_Data_.
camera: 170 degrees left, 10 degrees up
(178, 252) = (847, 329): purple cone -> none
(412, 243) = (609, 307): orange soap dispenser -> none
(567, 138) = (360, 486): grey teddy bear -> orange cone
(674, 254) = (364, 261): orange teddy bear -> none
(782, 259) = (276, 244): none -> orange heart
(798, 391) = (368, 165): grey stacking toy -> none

---

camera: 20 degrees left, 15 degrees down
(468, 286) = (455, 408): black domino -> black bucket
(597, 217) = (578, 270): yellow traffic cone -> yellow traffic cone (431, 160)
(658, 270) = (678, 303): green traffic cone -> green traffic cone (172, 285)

...

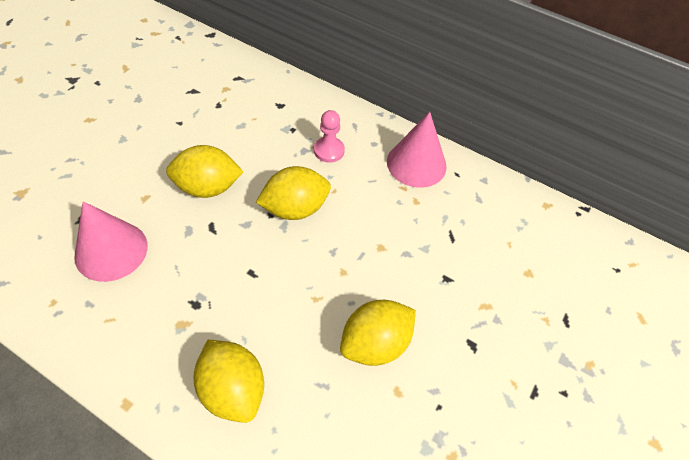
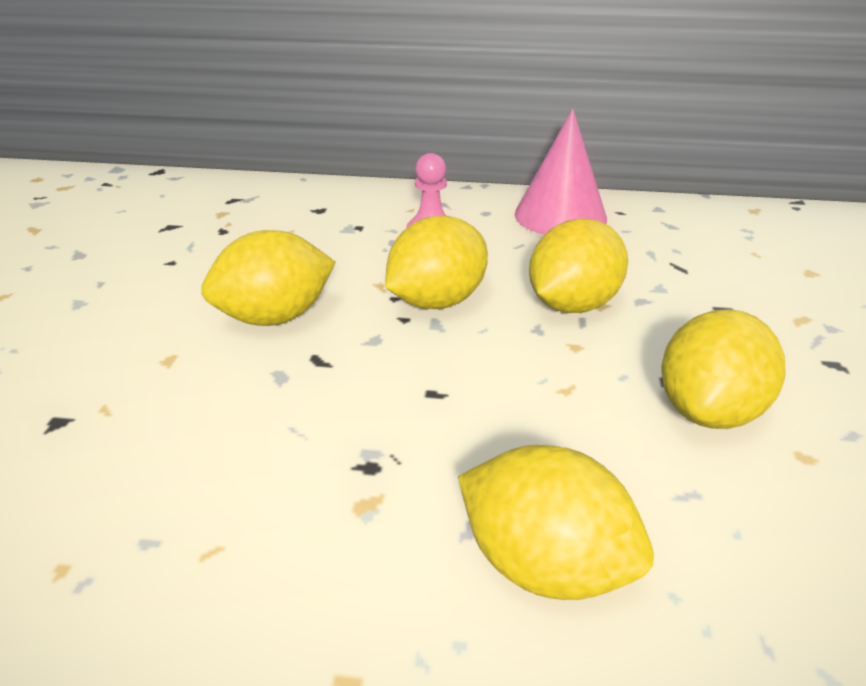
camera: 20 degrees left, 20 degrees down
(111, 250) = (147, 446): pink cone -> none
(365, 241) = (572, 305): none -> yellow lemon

_Problem description_. Report the number of lines above containing the word "orange", with no other text.

_Solution to the problem_. 4